WHAT YOU HAVE TO DO
Determine how many lines of the listing below hold the string "none". Reply only with the number.

ENTRIES SUPPLIED
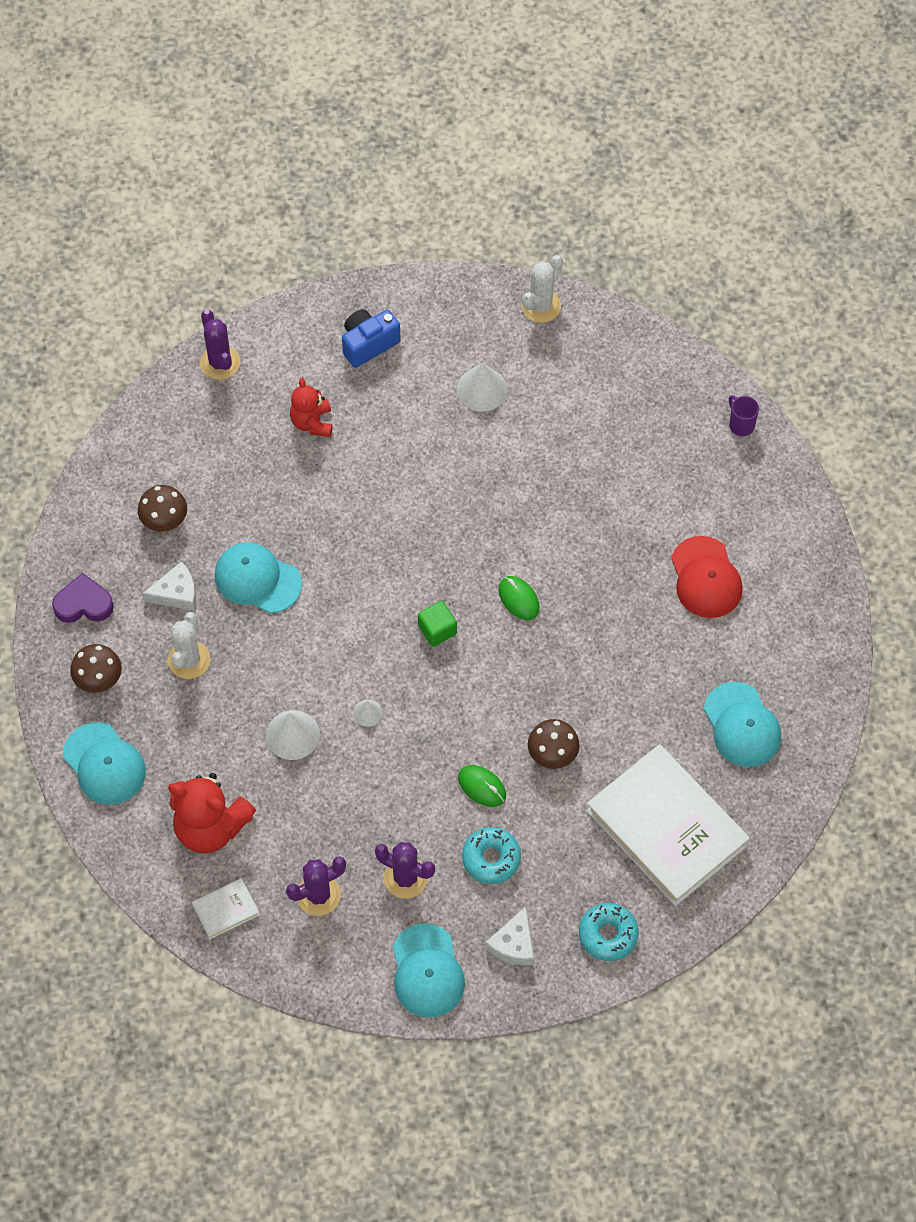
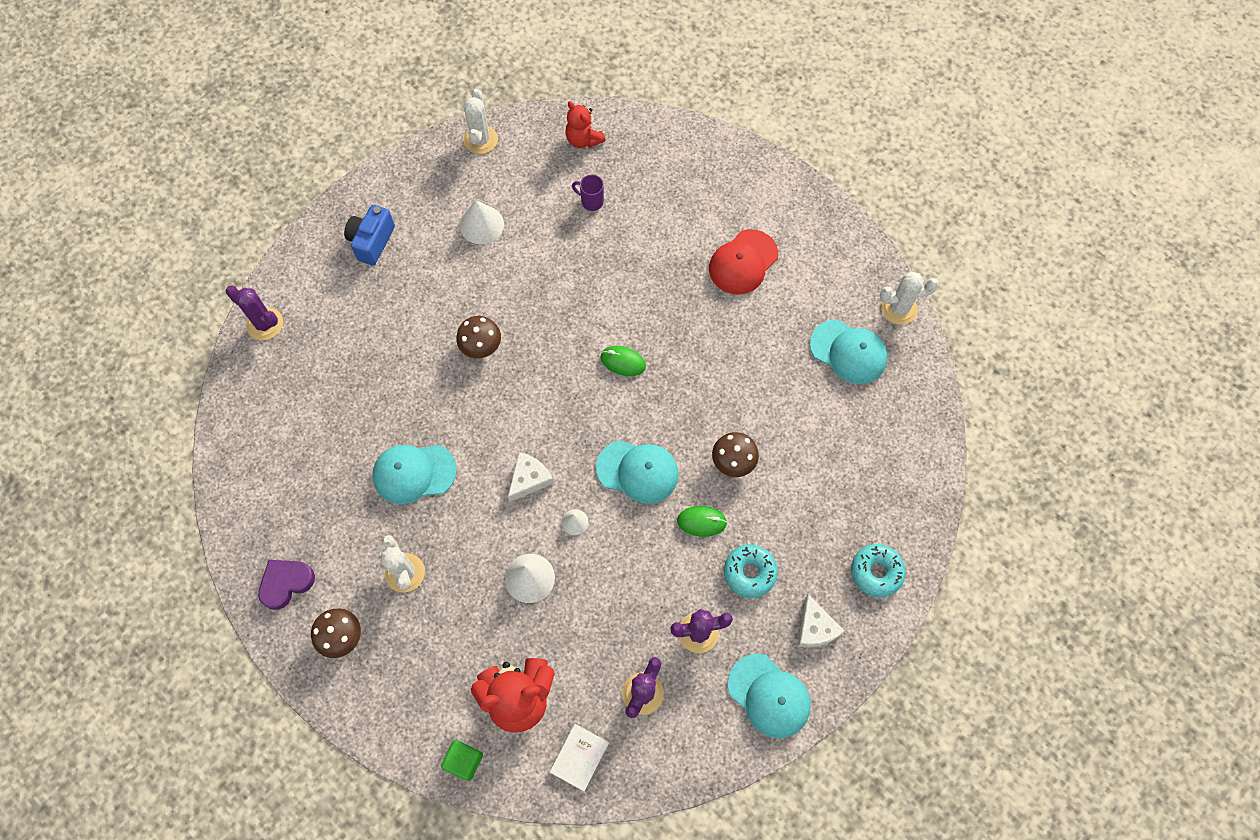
camera: 35 degrees left, 5 degrees up
(104, 764) = (395, 704): turquoise cap -> turquoise cap (638, 471)
(164, 519) = (305, 473): brown mushroom -> brown mushroom (481, 345)
(176, 593) = (357, 525): white cheese -> white cheese (529, 479)
(312, 422) = (370, 326): red teddy bear -> red teddy bear (583, 139)
(437, 630) = (580, 423): green cube -> green cube (464, 761)
(666, 828) = (855, 463): white book -> none
(706, 578) = (743, 262): red cap -> red cap turned 90 degrees clockwise
(741, 424) = (684, 140): purple mug -> purple mug (591, 201)
(825, 716) = (899, 308): none -> white cactus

OUTPUT OF THE EXERCISE
2